**Task to complete**: Look through the entries below for the line with "camera: 15 degrees left, 5 degrees down" and the line with "yellow lemon [341,213,371,240] -> none", then give again exactly those two lines and all lines between them, minus the pictures.

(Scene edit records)
····················

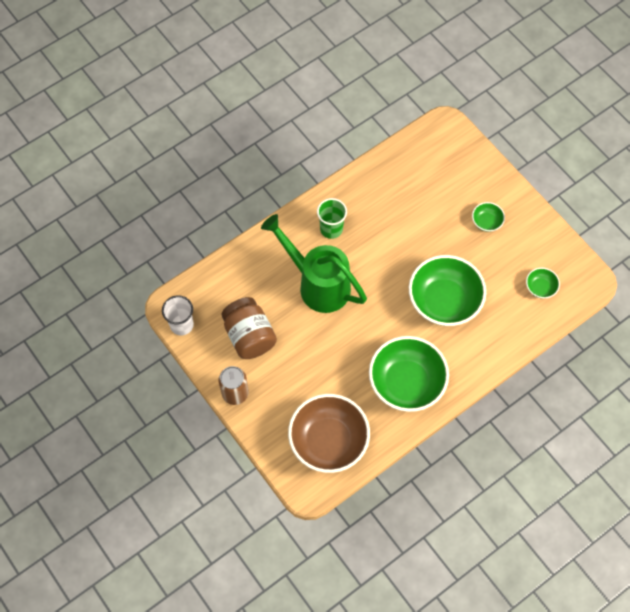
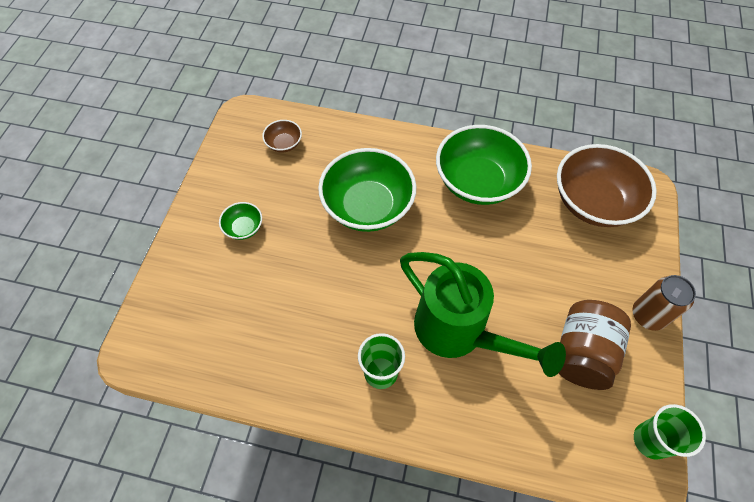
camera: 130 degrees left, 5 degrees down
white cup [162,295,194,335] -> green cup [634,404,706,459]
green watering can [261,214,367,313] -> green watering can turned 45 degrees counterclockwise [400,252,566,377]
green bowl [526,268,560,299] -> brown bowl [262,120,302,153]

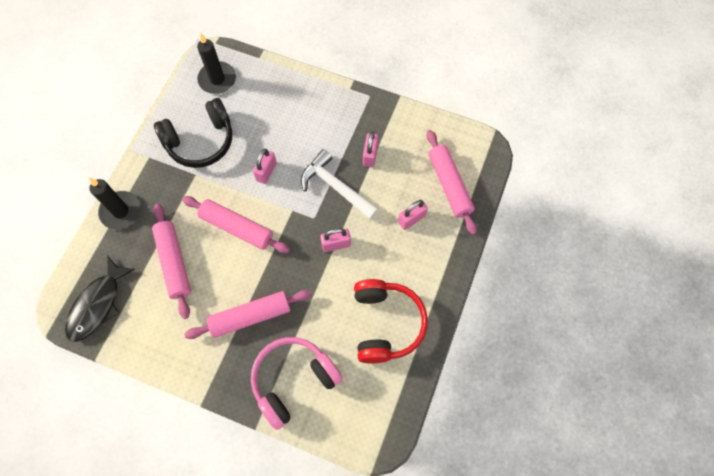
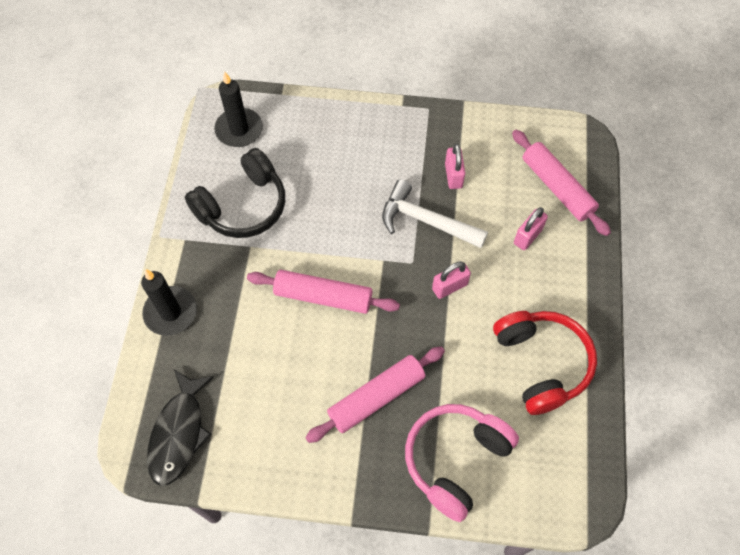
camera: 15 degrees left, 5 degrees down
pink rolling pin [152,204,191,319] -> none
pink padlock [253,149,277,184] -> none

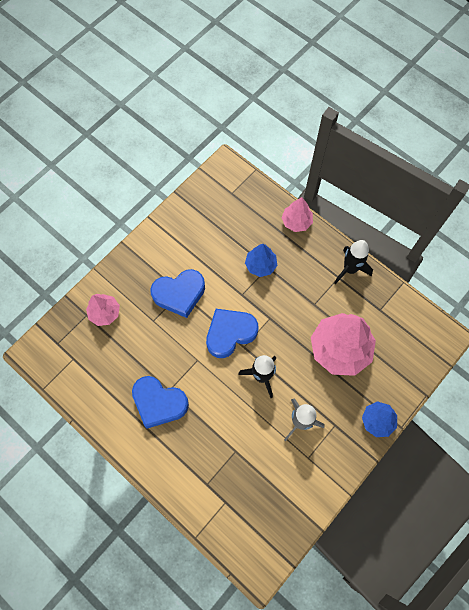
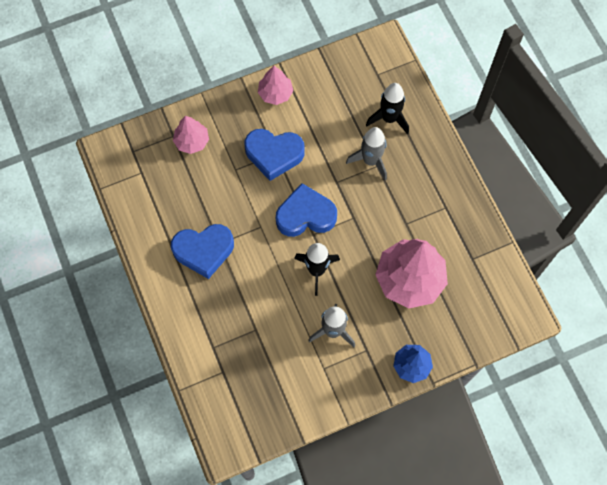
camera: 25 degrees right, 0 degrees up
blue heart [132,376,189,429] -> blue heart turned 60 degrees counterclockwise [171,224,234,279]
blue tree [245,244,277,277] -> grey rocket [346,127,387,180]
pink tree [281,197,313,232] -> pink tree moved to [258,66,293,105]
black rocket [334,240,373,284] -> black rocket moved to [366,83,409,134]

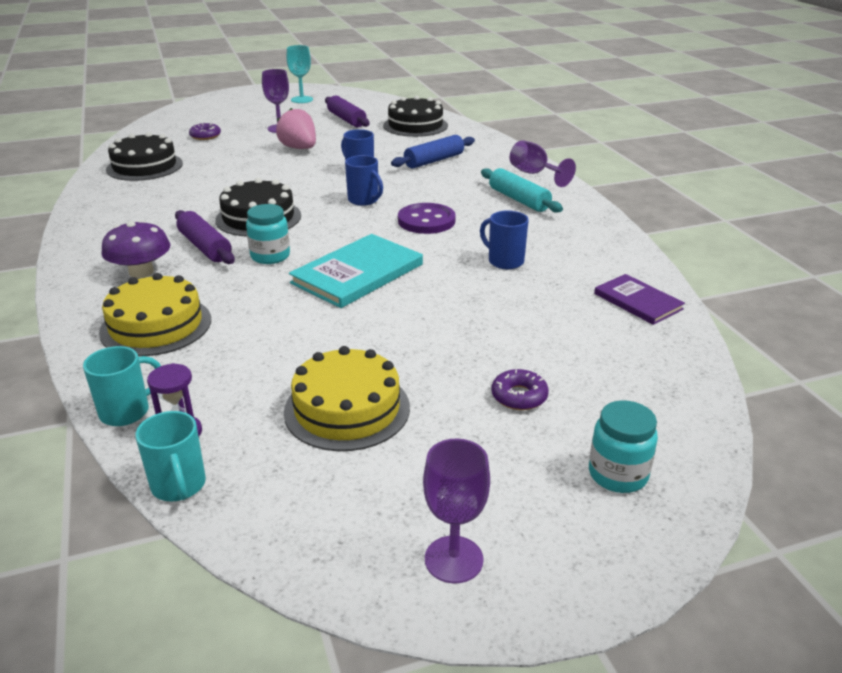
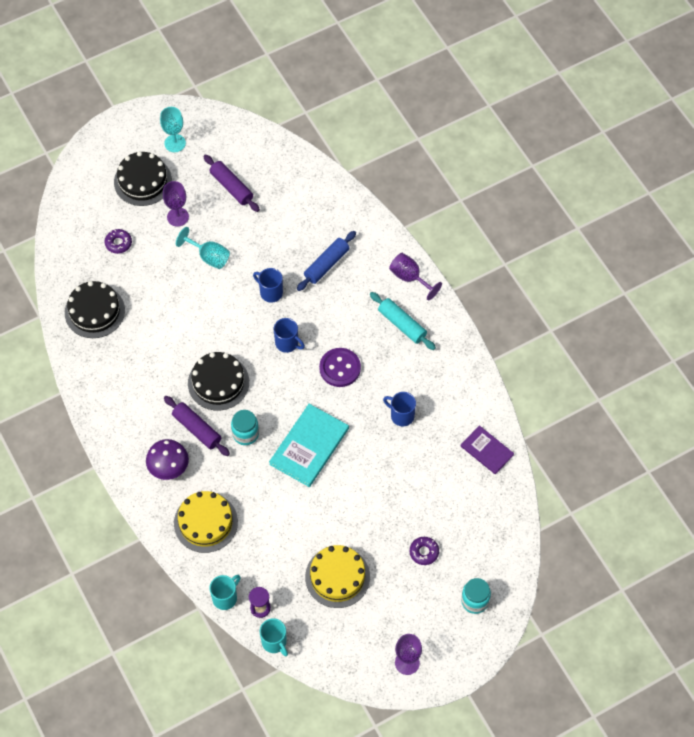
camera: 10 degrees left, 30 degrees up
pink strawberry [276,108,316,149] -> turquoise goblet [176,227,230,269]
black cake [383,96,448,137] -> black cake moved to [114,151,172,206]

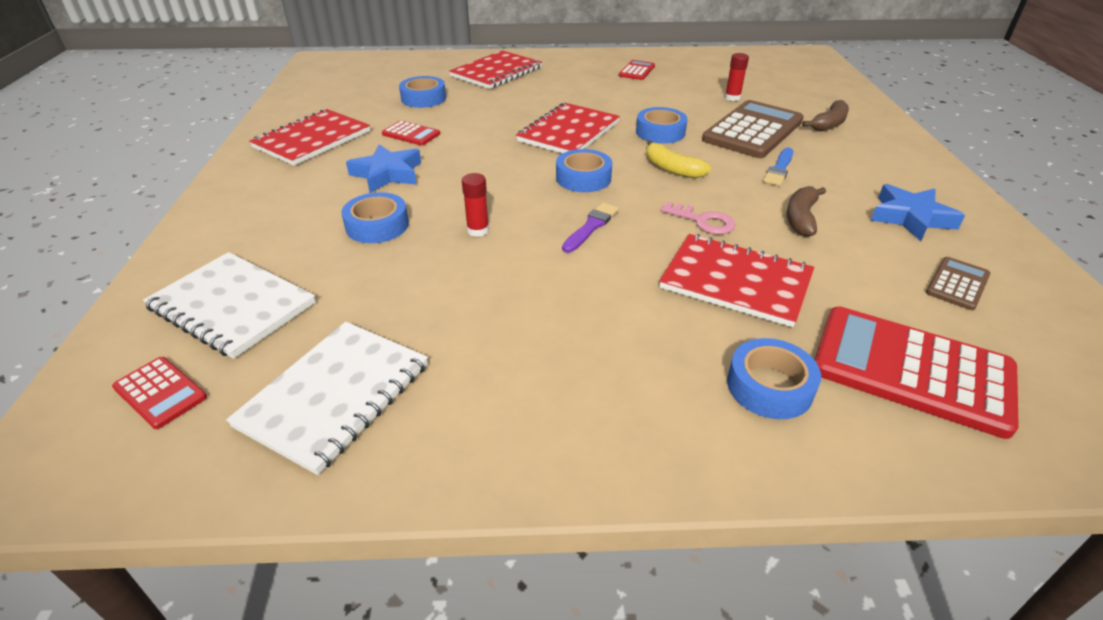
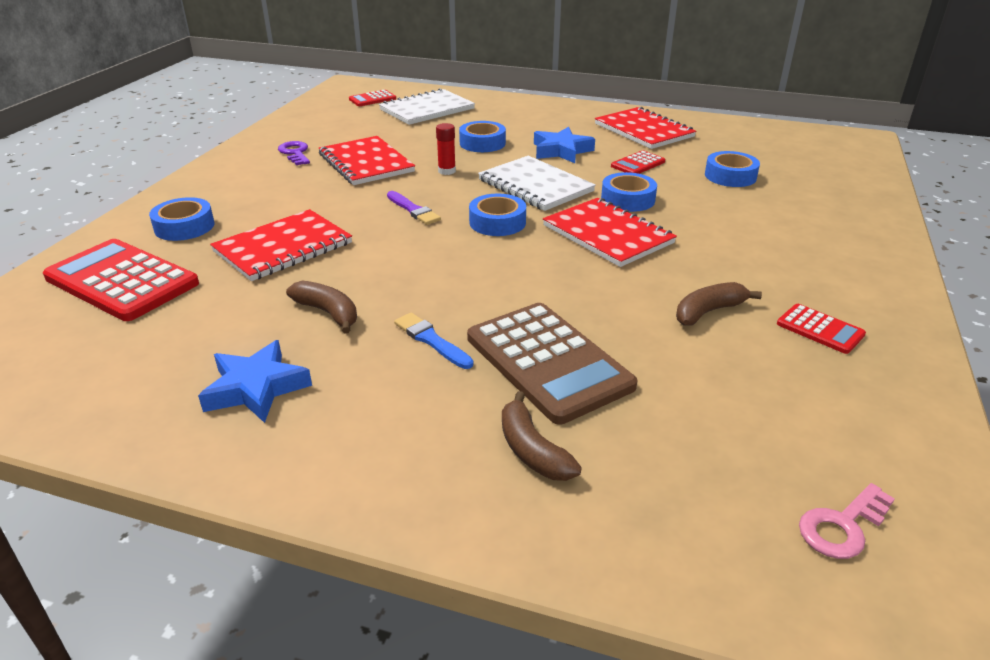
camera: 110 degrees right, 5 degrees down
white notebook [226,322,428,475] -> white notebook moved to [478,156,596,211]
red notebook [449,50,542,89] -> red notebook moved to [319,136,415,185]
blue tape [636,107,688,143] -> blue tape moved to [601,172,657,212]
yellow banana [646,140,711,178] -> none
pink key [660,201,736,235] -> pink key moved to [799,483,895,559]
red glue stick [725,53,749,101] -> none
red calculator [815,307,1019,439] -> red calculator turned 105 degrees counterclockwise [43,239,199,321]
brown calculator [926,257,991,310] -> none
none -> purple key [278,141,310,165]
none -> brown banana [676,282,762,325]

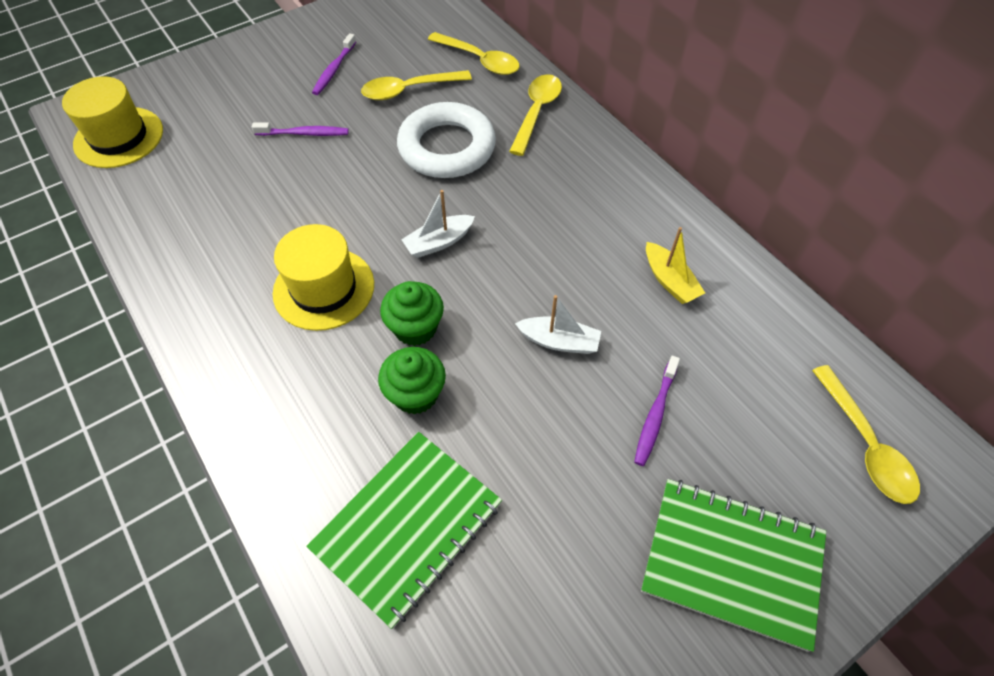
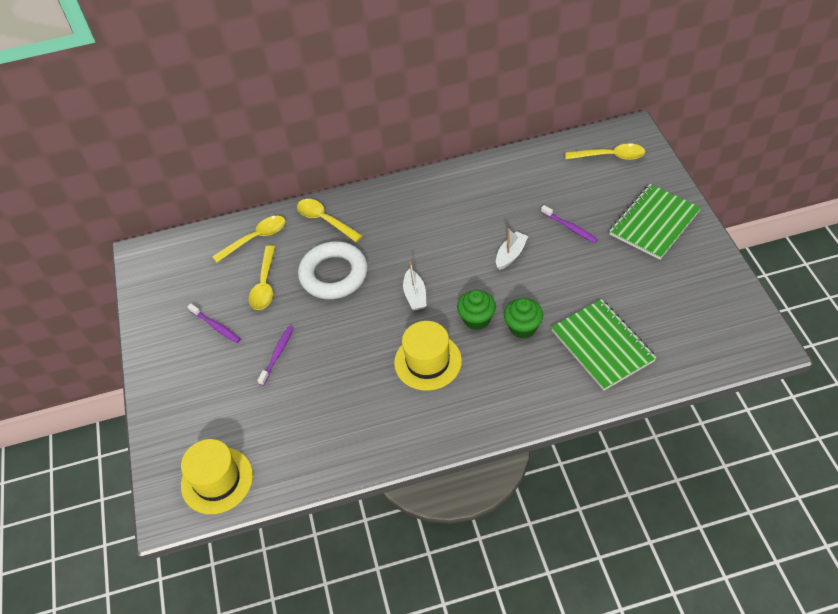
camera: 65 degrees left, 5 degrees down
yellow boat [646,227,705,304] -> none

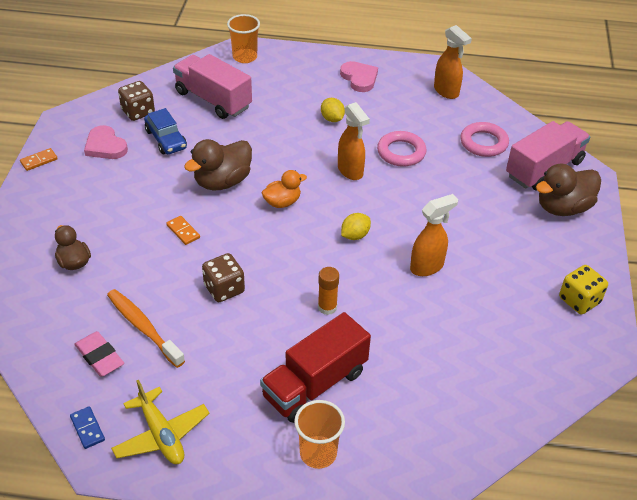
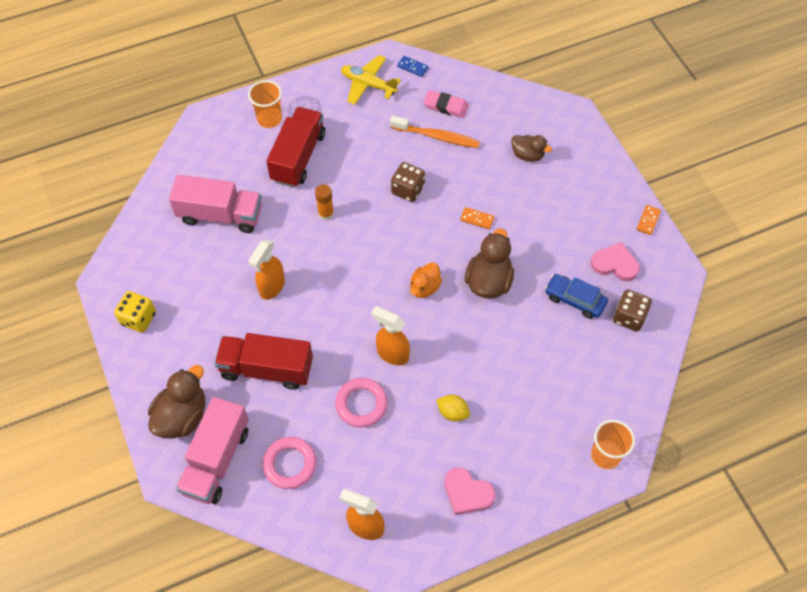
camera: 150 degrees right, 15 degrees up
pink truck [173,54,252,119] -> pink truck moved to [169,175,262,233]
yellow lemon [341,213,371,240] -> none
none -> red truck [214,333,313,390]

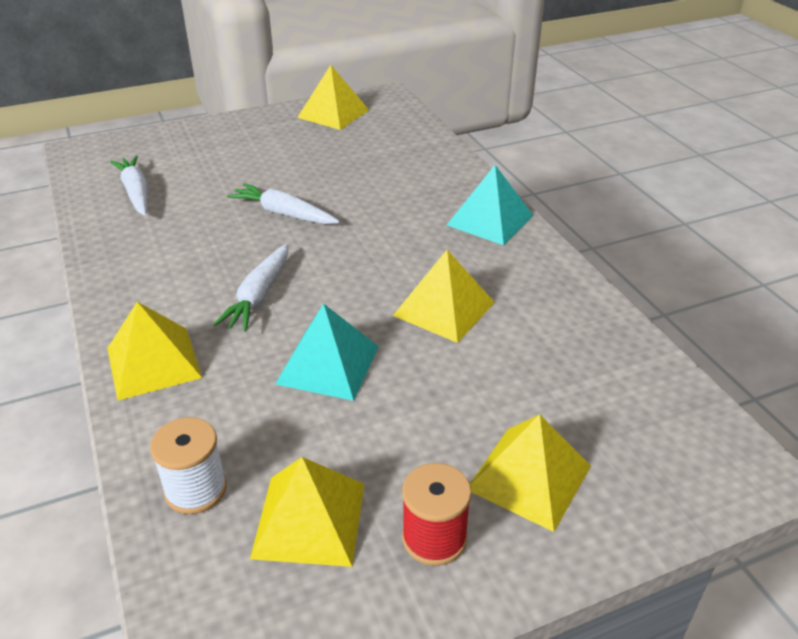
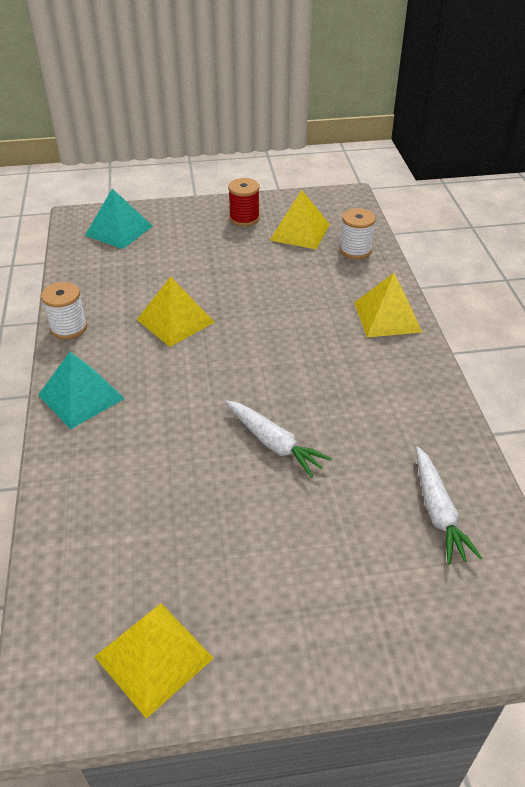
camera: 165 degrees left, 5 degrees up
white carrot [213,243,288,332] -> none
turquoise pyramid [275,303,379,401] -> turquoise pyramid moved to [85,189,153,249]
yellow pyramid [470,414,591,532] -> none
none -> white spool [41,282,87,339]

····················

**Exercise result**:
camera: 15 degrees left, 5 degrees down
pink rolling pin [152,204,191,319] -> none
pink padlock [253,149,277,184] -> none

camera: 25 degrees right, 0 degrees up
blue heart [132,376,189,429] -> blue heart turned 60 degrees counterclockwise [171,224,234,279]
blue tree [245,244,277,277] -> grey rocket [346,127,387,180]
pink tree [281,197,313,232] -> pink tree moved to [258,66,293,105]
black rocket [334,240,373,284] -> black rocket moved to [366,83,409,134]

camera: 10 degrees left, 30 degrees up
pink strawberry [276,108,316,149] -> turquoise goblet [176,227,230,269]
black cake [383,96,448,137] -> black cake moved to [114,151,172,206]

camera: 110 degrees right, 5 degrees down
white notebook [226,322,428,475] -> white notebook moved to [478,156,596,211]
red notebook [449,50,542,89] -> red notebook moved to [319,136,415,185]
blue tape [636,107,688,143] -> blue tape moved to [601,172,657,212]
yellow banana [646,140,711,178] -> none
pink key [660,201,736,235] -> pink key moved to [799,483,895,559]
red glue stick [725,53,749,101] -> none
red calculator [815,307,1019,439] -> red calculator turned 105 degrees counterclockwise [43,239,199,321]
brown calculator [926,257,991,310] -> none
none -> purple key [278,141,310,165]
none -> brown banana [676,282,762,325]

camera: 65 degrees left, 5 degrees down
yellow boat [646,227,705,304] -> none

camera: 150 degrees right, 15 degrees up
pink truck [173,54,252,119] -> pink truck moved to [169,175,262,233]
yellow lemon [341,213,371,240] -> none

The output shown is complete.